**Work instructions**.
Your task is to restate the data word for word.

**Colored object listings**.
-- Opening Marker --
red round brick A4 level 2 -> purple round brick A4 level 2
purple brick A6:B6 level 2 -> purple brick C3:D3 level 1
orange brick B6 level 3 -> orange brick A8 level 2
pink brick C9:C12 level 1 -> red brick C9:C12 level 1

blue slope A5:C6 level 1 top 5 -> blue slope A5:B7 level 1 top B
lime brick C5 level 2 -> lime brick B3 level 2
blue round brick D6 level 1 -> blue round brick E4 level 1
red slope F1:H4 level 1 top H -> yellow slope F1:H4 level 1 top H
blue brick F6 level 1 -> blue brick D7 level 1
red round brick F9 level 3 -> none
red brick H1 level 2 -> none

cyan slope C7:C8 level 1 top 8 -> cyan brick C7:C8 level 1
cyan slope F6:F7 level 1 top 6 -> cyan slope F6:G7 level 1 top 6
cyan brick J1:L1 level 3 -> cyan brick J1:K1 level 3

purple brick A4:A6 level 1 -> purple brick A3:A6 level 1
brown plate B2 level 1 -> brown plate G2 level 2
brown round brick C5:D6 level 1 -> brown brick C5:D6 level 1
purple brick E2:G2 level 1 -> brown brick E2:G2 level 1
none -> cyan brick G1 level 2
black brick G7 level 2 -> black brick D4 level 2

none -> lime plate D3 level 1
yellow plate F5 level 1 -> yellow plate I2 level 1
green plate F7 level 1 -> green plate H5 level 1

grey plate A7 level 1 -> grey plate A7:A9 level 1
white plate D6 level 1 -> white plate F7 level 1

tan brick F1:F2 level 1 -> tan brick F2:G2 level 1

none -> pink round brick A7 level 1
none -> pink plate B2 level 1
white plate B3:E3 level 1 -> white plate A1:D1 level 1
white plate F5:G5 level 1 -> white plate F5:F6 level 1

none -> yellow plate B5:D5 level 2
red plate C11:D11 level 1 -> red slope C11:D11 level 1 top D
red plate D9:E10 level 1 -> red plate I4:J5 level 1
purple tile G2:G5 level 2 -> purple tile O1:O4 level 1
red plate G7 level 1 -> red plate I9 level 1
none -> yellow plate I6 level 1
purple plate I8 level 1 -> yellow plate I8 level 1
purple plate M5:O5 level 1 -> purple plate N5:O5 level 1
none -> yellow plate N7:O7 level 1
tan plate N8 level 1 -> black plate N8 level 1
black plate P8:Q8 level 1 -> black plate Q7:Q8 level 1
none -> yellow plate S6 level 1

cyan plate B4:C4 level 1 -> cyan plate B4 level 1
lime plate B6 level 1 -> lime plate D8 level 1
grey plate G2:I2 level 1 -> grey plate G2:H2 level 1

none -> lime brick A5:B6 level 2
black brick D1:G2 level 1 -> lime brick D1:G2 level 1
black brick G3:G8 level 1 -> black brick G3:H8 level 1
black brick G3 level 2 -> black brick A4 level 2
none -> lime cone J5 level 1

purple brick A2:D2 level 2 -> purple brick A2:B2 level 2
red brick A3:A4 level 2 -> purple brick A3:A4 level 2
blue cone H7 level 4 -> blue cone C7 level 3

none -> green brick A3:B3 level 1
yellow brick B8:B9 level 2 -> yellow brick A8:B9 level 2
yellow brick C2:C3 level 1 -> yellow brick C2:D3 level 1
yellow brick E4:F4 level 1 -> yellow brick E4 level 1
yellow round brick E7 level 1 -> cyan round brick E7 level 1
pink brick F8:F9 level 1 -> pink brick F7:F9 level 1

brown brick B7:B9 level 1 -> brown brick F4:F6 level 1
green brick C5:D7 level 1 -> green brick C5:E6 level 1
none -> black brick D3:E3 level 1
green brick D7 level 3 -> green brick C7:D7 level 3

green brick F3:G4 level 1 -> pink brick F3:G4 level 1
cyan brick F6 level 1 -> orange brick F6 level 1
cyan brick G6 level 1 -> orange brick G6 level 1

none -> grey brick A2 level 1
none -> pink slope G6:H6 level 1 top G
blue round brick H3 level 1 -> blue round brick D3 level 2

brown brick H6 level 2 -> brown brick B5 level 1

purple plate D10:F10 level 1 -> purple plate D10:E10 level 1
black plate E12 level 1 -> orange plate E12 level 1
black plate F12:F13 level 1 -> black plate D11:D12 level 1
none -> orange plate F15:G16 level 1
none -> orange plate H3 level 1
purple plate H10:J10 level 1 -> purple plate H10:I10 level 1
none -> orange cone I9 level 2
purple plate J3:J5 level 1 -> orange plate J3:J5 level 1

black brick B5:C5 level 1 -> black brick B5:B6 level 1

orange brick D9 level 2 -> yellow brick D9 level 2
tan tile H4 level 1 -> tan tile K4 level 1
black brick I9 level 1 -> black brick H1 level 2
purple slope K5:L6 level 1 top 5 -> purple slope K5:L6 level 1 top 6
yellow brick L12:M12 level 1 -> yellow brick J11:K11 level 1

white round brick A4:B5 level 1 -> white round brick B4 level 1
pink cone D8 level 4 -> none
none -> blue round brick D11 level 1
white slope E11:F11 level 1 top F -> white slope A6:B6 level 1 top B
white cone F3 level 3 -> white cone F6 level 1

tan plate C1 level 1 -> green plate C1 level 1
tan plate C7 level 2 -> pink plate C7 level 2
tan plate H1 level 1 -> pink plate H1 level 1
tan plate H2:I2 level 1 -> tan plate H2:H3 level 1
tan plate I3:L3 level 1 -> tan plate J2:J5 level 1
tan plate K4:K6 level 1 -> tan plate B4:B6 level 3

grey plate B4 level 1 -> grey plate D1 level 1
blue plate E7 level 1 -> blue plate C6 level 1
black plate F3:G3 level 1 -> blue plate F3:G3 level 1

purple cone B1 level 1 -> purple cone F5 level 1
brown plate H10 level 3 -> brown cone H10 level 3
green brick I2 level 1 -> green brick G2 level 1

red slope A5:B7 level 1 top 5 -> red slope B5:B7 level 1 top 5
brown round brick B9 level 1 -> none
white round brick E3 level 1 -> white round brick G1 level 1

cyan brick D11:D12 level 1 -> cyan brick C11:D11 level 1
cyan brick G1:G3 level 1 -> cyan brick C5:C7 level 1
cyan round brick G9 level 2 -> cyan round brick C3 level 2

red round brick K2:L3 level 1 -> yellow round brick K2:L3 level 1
-- Closing Marker --
**Task answer**.
red round brick A4 level 2 -> purple round brick A4 level 2
purple brick A6:B6 level 2 -> purple brick C3:D3 level 1
orange brick B6 level 3 -> orange brick A8 level 2
pink brick C9:C12 level 1 -> red brick C9:C12 level 1

blue slope A5:C6 level 1 top 5 -> blue slope A5:B7 level 1 top B
lime brick C5 level 2 -> lime brick B3 level 2
blue round brick D6 level 1 -> blue round brick E4 level 1
red slope F1:H4 level 1 top H -> yellow slope F1:H4 level 1 top H
blue brick F6 level 1 -> blue brick D7 level 1
red round brick F9 level 3 -> none
red brick H1 level 2 -> none

cyan slope C7:C8 level 1 top 8 -> cyan brick C7:C8 level 1
cyan slope F6:F7 level 1 top 6 -> cyan slope F6:G7 level 1 top 6
cyan brick J1:L1 level 3 -> cyan brick J1:K1 level 3

purple brick A4:A6 level 1 -> purple brick A3:A6 level 1
brown plate B2 level 1 -> brown plate G2 level 2
brown round brick C5:D6 level 1 -> brown brick C5:D6 level 1
purple brick E2:G2 level 1 -> brown brick E2:G2 level 1
none -> cyan brick G1 level 2
black brick G7 level 2 -> black brick D4 level 2

none -> lime plate D3 level 1
yellow plate F5 level 1 -> yellow plate I2 level 1
green plate F7 level 1 -> green plate H5 level 1

grey plate A7 level 1 -> grey plate A7:A9 level 1
white plate D6 level 1 -> white plate F7 level 1

tan brick F1:F2 level 1 -> tan brick F2:G2 level 1

none -> pink round brick A7 level 1
none -> pink plate B2 level 1
white plate B3:E3 level 1 -> white plate A1:D1 level 1
white plate F5:G5 level 1 -> white plate F5:F6 level 1

none -> yellow plate B5:D5 level 2
red plate C11:D11 level 1 -> red slope C11:D11 level 1 top D
red plate D9:E10 level 1 -> red plate I4:J5 level 1
purple tile G2:G5 level 2 -> purple tile O1:O4 level 1
red plate G7 level 1 -> red plate I9 level 1
none -> yellow plate I6 level 1
purple plate I8 level 1 -> yellow plate I8 level 1
purple plate M5:O5 level 1 -> purple plate N5:O5 level 1
none -> yellow plate N7:O7 level 1
tan plate N8 level 1 -> black plate N8 level 1
black plate P8:Q8 level 1 -> black plate Q7:Q8 level 1
none -> yellow plate S6 level 1

cyan plate B4:C4 level 1 -> cyan plate B4 level 1
lime plate B6 level 1 -> lime plate D8 level 1
grey plate G2:I2 level 1 -> grey plate G2:H2 level 1

none -> lime brick A5:B6 level 2
black brick D1:G2 level 1 -> lime brick D1:G2 level 1
black brick G3:G8 level 1 -> black brick G3:H8 level 1
black brick G3 level 2 -> black brick A4 level 2
none -> lime cone J5 level 1

purple brick A2:D2 level 2 -> purple brick A2:B2 level 2
red brick A3:A4 level 2 -> purple brick A3:A4 level 2
blue cone H7 level 4 -> blue cone C7 level 3

none -> green brick A3:B3 level 1
yellow brick B8:B9 level 2 -> yellow brick A8:B9 level 2
yellow brick C2:C3 level 1 -> yellow brick C2:D3 level 1
yellow brick E4:F4 level 1 -> yellow brick E4 level 1
yellow round brick E7 level 1 -> cyan round brick E7 level 1
pink brick F8:F9 level 1 -> pink brick F7:F9 level 1

brown brick B7:B9 level 1 -> brown brick F4:F6 level 1
green brick C5:D7 level 1 -> green brick C5:E6 level 1
none -> black brick D3:E3 level 1
green brick D7 level 3 -> green brick C7:D7 level 3

green brick F3:G4 level 1 -> pink brick F3:G4 level 1
cyan brick F6 level 1 -> orange brick F6 level 1
cyan brick G6 level 1 -> orange brick G6 level 1

none -> grey brick A2 level 1
none -> pink slope G6:H6 level 1 top G
blue round brick H3 level 1 -> blue round brick D3 level 2

brown brick H6 level 2 -> brown brick B5 level 1

purple plate D10:F10 level 1 -> purple plate D10:E10 level 1
black plate E12 level 1 -> orange plate E12 level 1
black plate F12:F13 level 1 -> black plate D11:D12 level 1
none -> orange plate F15:G16 level 1
none -> orange plate H3 level 1
purple plate H10:J10 level 1 -> purple plate H10:I10 level 1
none -> orange cone I9 level 2
purple plate J3:J5 level 1 -> orange plate J3:J5 level 1

black brick B5:C5 level 1 -> black brick B5:B6 level 1

orange brick D9 level 2 -> yellow brick D9 level 2
tan tile H4 level 1 -> tan tile K4 level 1
black brick I9 level 1 -> black brick H1 level 2
purple slope K5:L6 level 1 top 5 -> purple slope K5:L6 level 1 top 6
yellow brick L12:M12 level 1 -> yellow brick J11:K11 level 1

white round brick A4:B5 level 1 -> white round brick B4 level 1
pink cone D8 level 4 -> none
none -> blue round brick D11 level 1
white slope E11:F11 level 1 top F -> white slope A6:B6 level 1 top B
white cone F3 level 3 -> white cone F6 level 1

tan plate C1 level 1 -> green plate C1 level 1
tan plate C7 level 2 -> pink plate C7 level 2
tan plate H1 level 1 -> pink plate H1 level 1
tan plate H2:I2 level 1 -> tan plate H2:H3 level 1
tan plate I3:L3 level 1 -> tan plate J2:J5 level 1
tan plate K4:K6 level 1 -> tan plate B4:B6 level 3

grey plate B4 level 1 -> grey plate D1 level 1
blue plate E7 level 1 -> blue plate C6 level 1
black plate F3:G3 level 1 -> blue plate F3:G3 level 1

purple cone B1 level 1 -> purple cone F5 level 1
brown plate H10 level 3 -> brown cone H10 level 3
green brick I2 level 1 -> green brick G2 level 1

red slope A5:B7 level 1 top 5 -> red slope B5:B7 level 1 top 5
brown round brick B9 level 1 -> none
white round brick E3 level 1 -> white round brick G1 level 1

cyan brick D11:D12 level 1 -> cyan brick C11:D11 level 1
cyan brick G1:G3 level 1 -> cyan brick C5:C7 level 1
cyan round brick G9 level 2 -> cyan round brick C3 level 2

red round brick K2:L3 level 1 -> yellow round brick K2:L3 level 1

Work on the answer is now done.